DIRECTIONS FOR THIS TASK:
Nothing but the lines below between the line holding "type=resized; before=black camera;" and the line holding "type=removed; before=turquoise donut;", inclusive, should appear in the answer, each set down exactly.

TASK MATERIAL:
+ + + + +

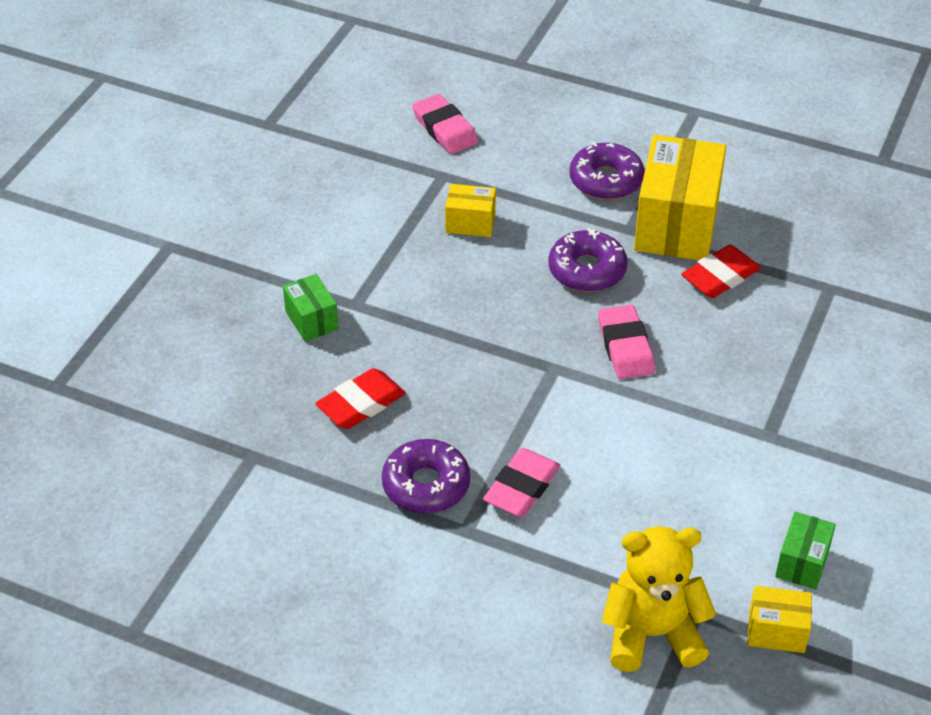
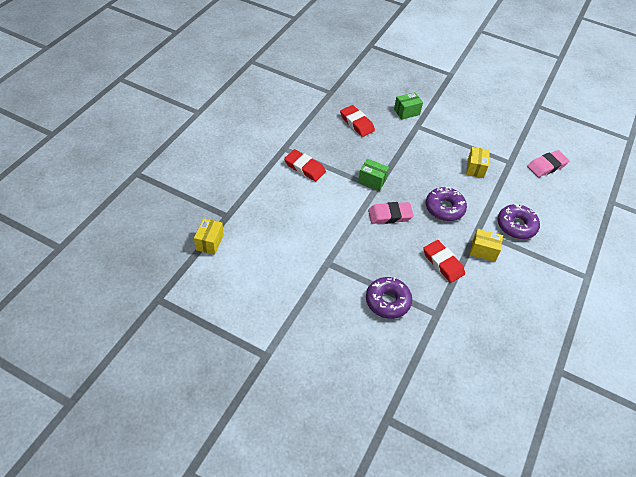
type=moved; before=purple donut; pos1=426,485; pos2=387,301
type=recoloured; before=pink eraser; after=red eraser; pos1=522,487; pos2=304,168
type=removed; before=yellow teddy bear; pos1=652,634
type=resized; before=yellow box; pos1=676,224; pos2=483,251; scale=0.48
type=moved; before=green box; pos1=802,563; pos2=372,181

+ + + + +

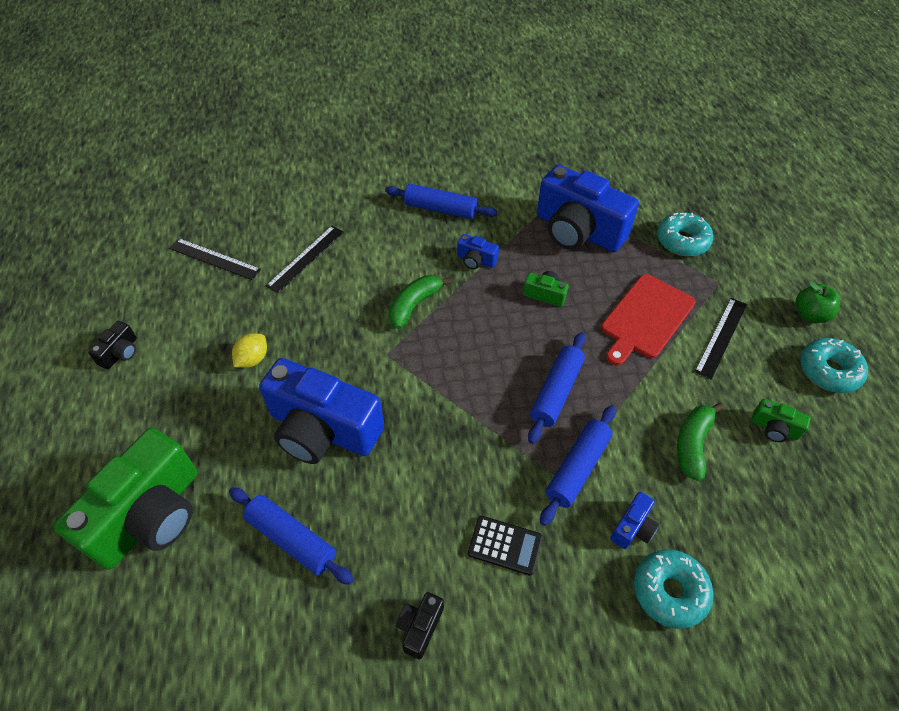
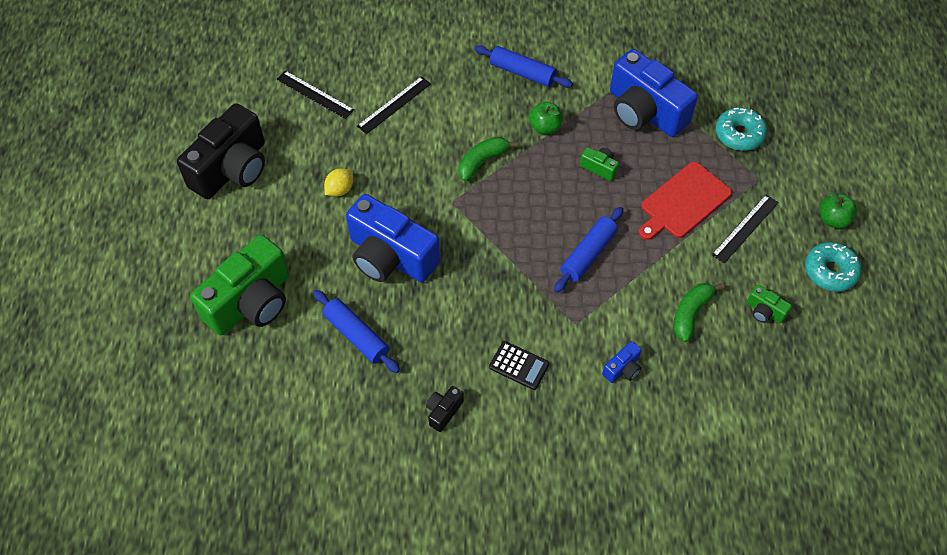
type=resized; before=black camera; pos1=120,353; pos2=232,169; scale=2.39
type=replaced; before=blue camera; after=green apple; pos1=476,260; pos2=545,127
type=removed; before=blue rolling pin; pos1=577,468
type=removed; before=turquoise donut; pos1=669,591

+ + + + +

OUTPUT FOR THIS EXERCISE:
type=resized; before=black camera; pos1=120,353; pos2=232,169; scale=2.39
type=replaced; before=blue camera; after=green apple; pos1=476,260; pos2=545,127
type=removed; before=blue rolling pin; pos1=577,468
type=removed; before=turquoise donut; pos1=669,591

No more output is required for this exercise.